◆ EXERCISE INSTRUCTIONS
Return exactly those lines of the material that fall between the line with "(466, 415) = (439, 278): none" and the final line, both included.

═══ PROVIDED ENTRIES ═══

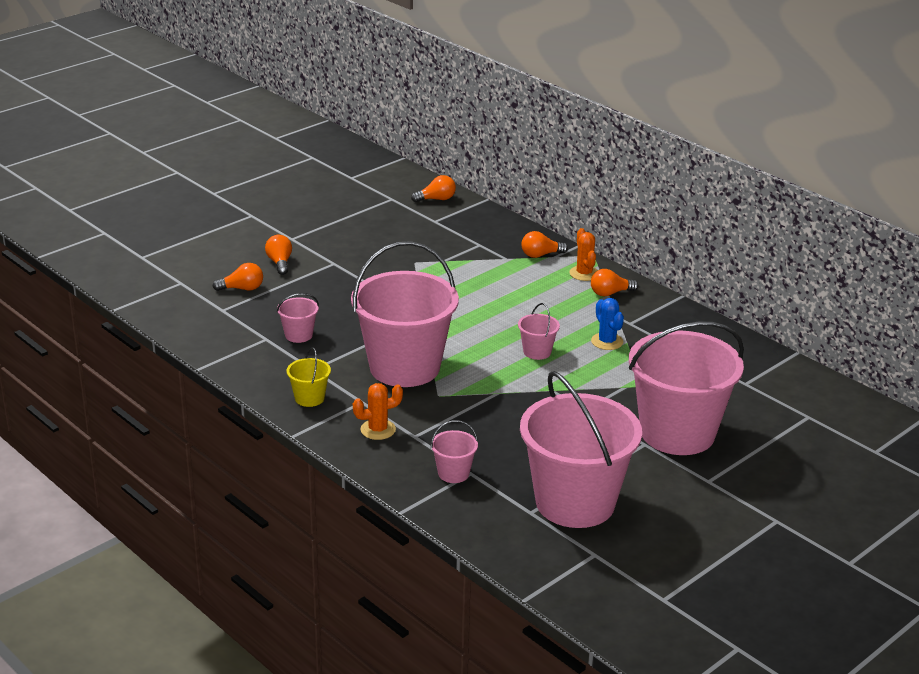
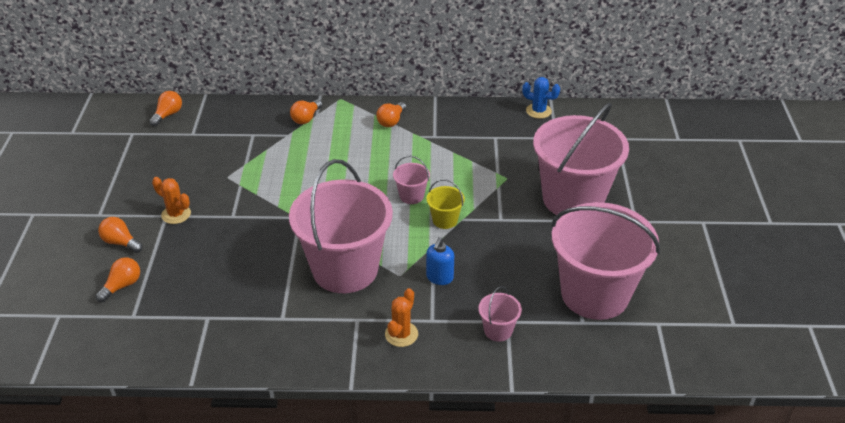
camera: 45 degrees left, 10 degrees up
(298, 335) = (229, 296): pink bucket -> none
(309, 398) = (316, 345): yellow bucket -> yellow bucket (445, 220)
(466, 415) = (439, 278): none -> blue soap dispenser
(584, 273) = (354, 116): orange cactus -> orange cactus (176, 214)
(607, 341) = (441, 159): blue cactus -> blue cactus (538, 111)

═══

◆ PROBLEM SOLUTION
(466, 415) = (439, 278): none -> blue soap dispenser
(584, 273) = (354, 116): orange cactus -> orange cactus (176, 214)
(607, 341) = (441, 159): blue cactus -> blue cactus (538, 111)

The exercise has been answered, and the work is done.